#### TASK TO COMPLETE:
The answer is the data below, repeated exactly, with no pictures included.

*** Block opens ***

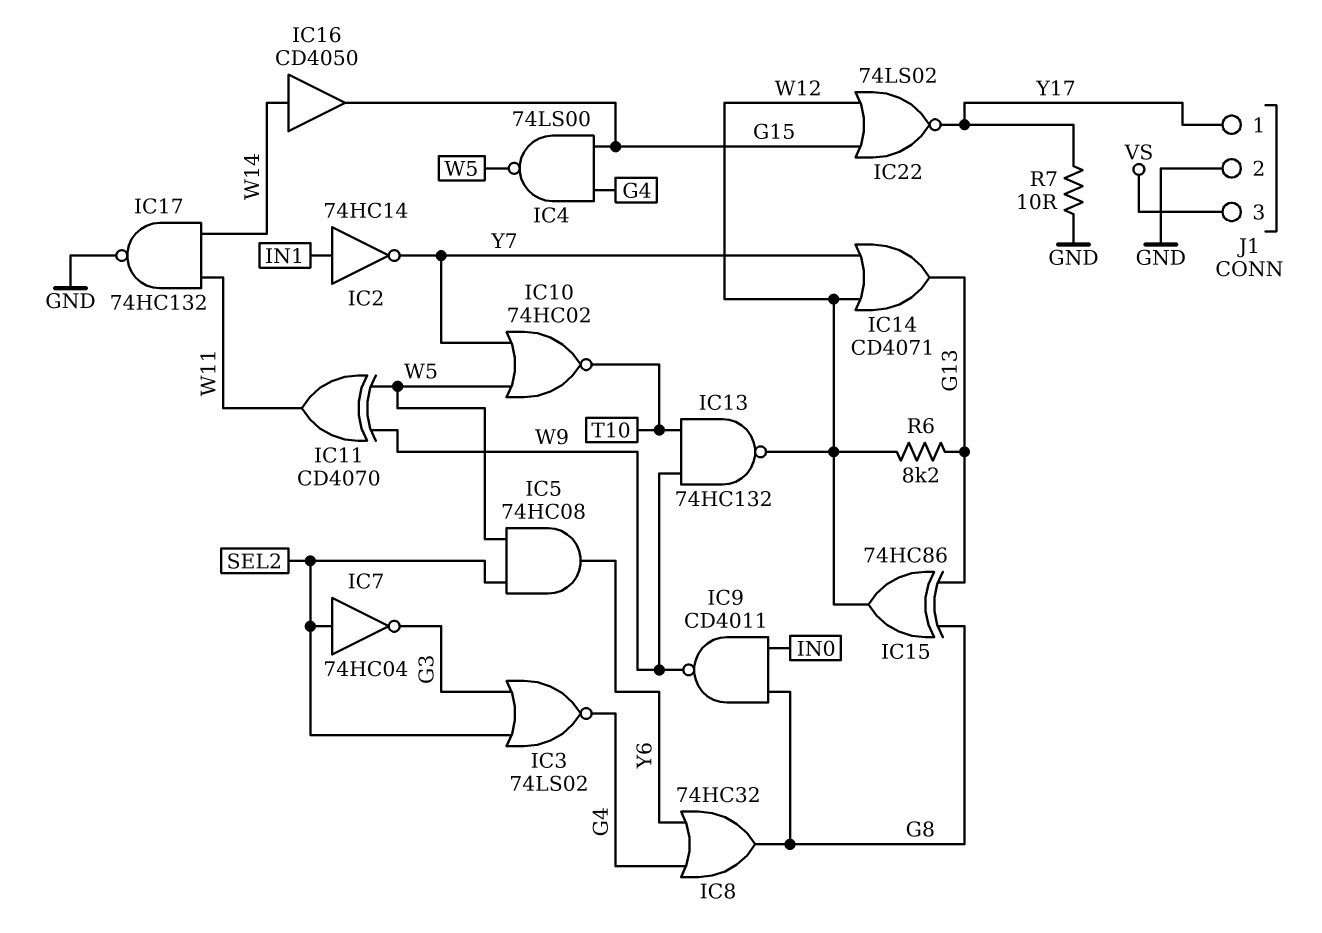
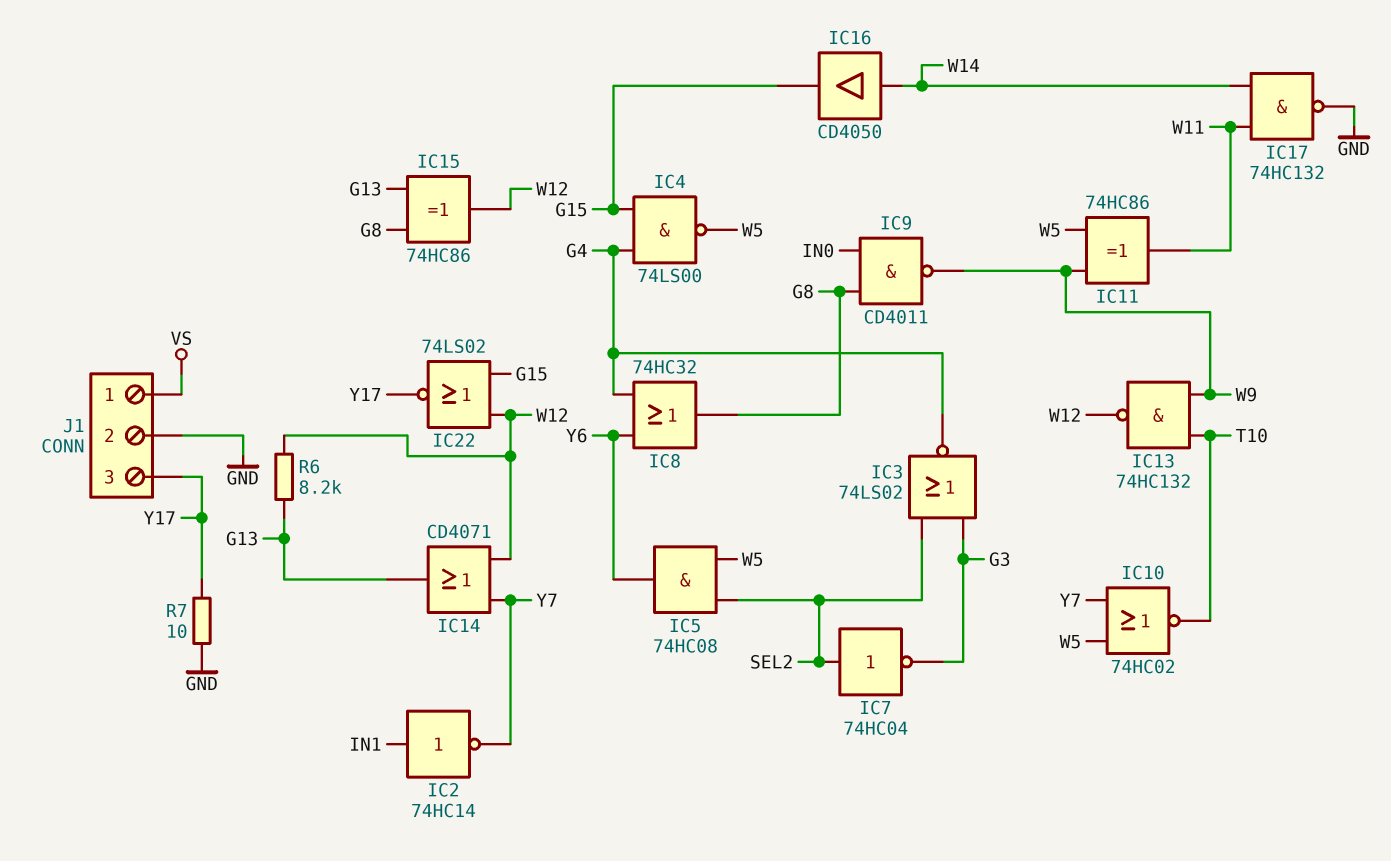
IC11: XOR CD4070 (in W5, in W9, out W11) -> XOR 74HC86 (in W5, in W9, out W11)
J1 pin 1: Y17 -> VS
J1 pin 3: VS -> Y17

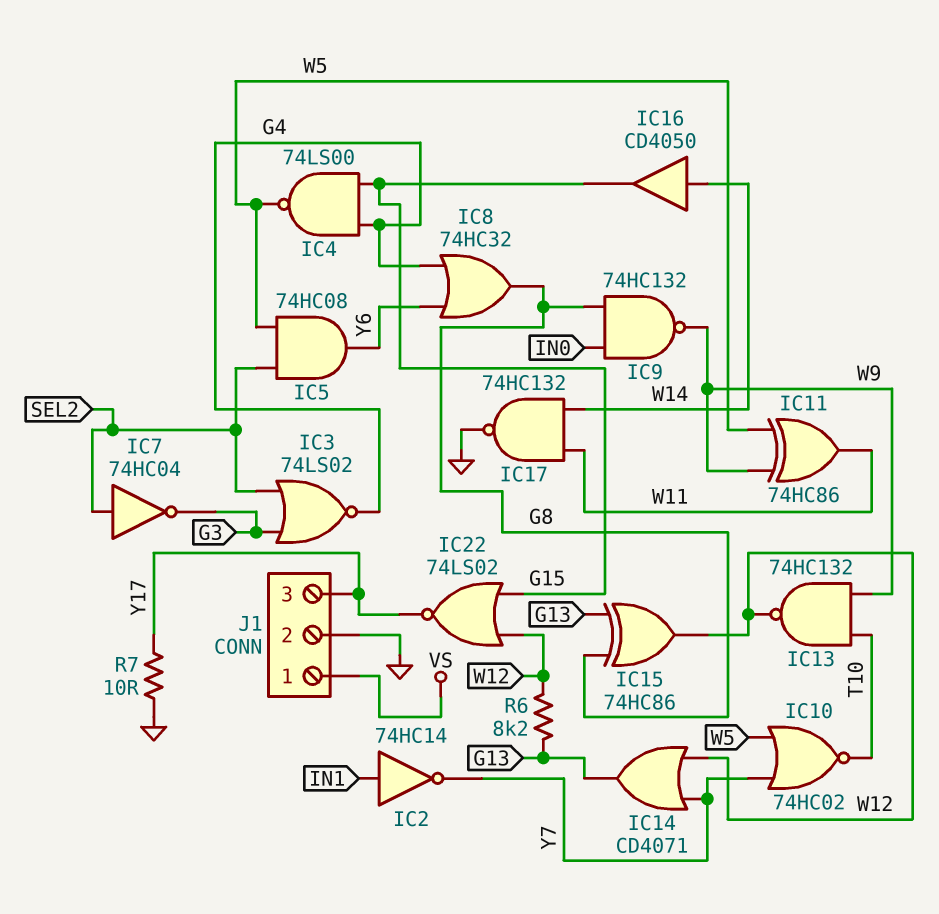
IC9: NAND CD4011 (in G8, in IN0, out W9) -> NAND 74HC132 (in G8, in IN0, out W9)

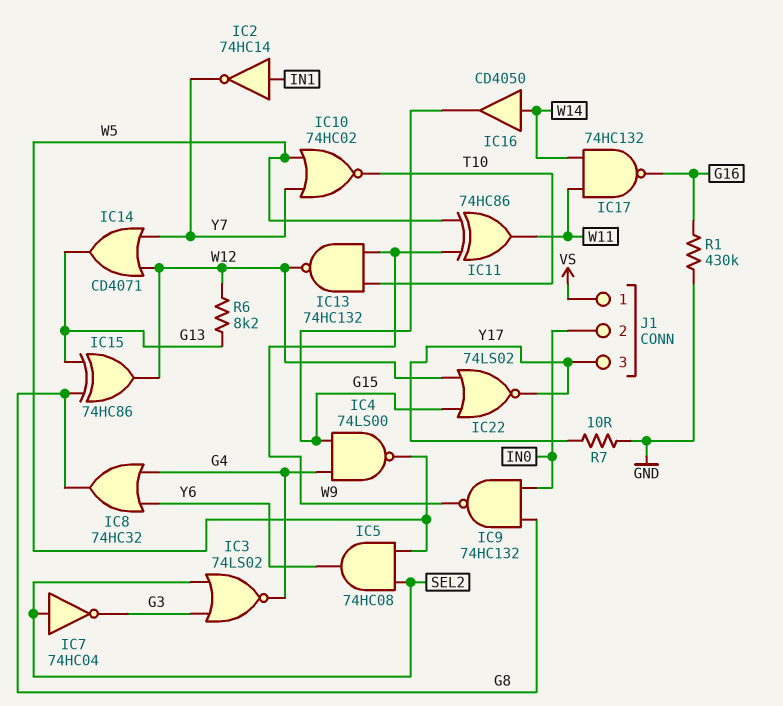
IC17: NAND 74HC132 (in W11, in W14, out GND) -> NAND 74HC132 (in W11, in W14, out G16)
J1 pin 2: GND -> IN0
R1: none -> 430k (G16, GND)

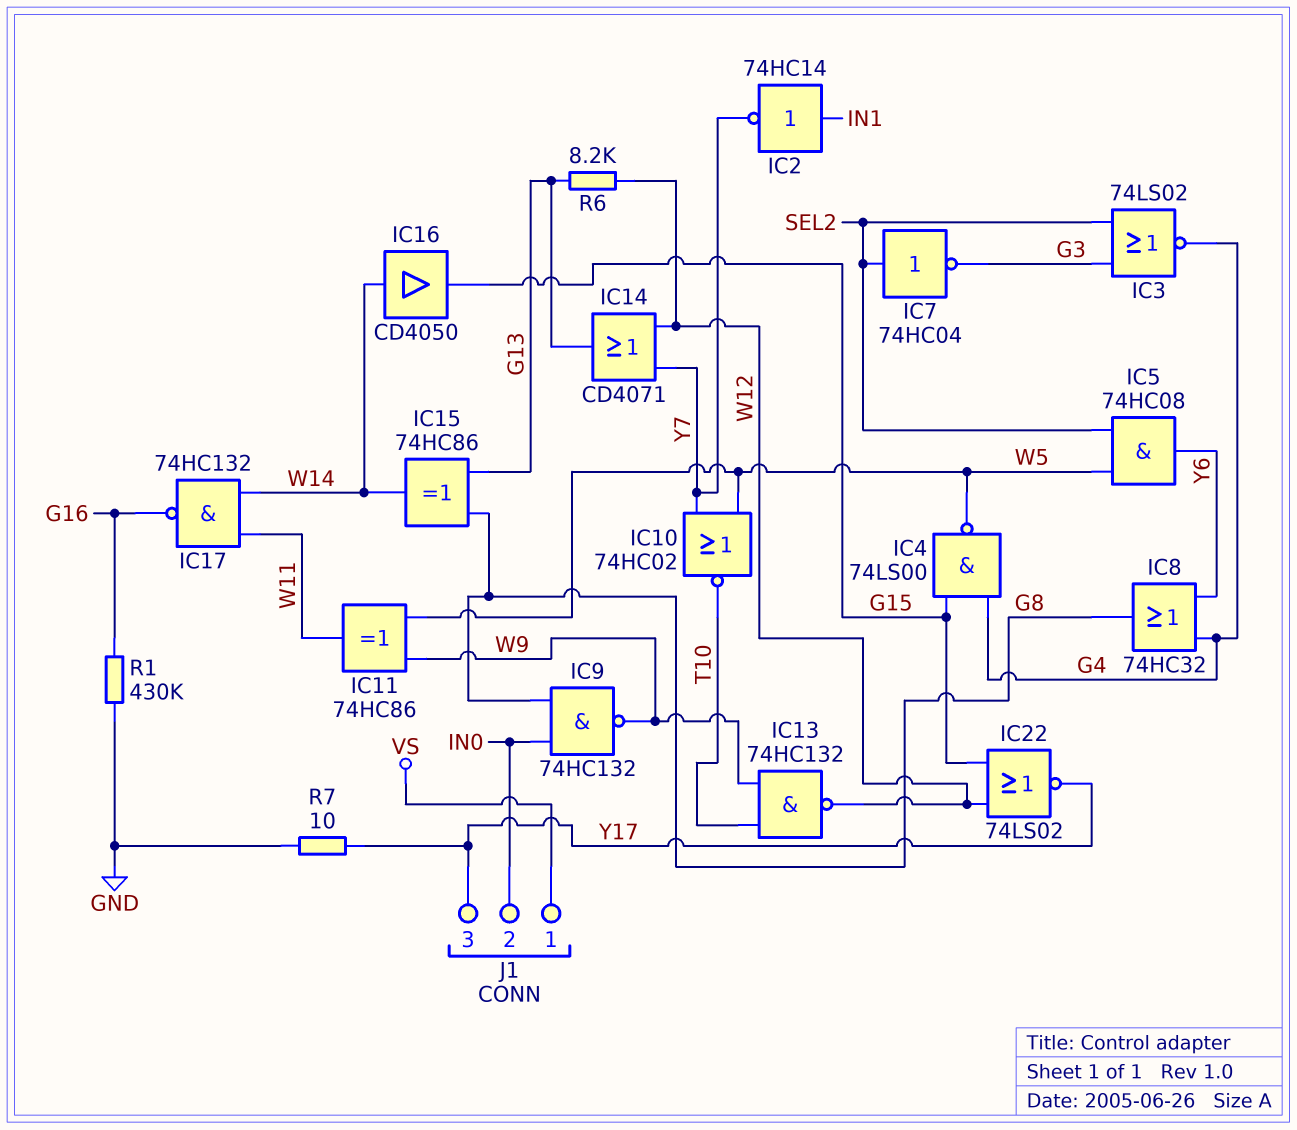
IC15: XOR 74HC86 (in G8, in G13, out W12) -> XOR 74HC86 (in G8, in G13, out W14)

*** Block closes ***

#### ANSWER SECTION:
IC11: XOR CD4070 (in W5, in W9, out W11) -> XOR 74HC86 (in W5, in W9, out W11)
J1 pin 1: Y17 -> VS
J1 pin 3: VS -> Y17

IC9: NAND CD4011 (in G8, in IN0, out W9) -> NAND 74HC132 (in G8, in IN0, out W9)

IC17: NAND 74HC132 (in W11, in W14, out GND) -> NAND 74HC132 (in W11, in W14, out G16)
J1 pin 2: GND -> IN0
R1: none -> 430k (G16, GND)

IC15: XOR 74HC86 (in G8, in G13, out W12) -> XOR 74HC86 (in G8, in G13, out W14)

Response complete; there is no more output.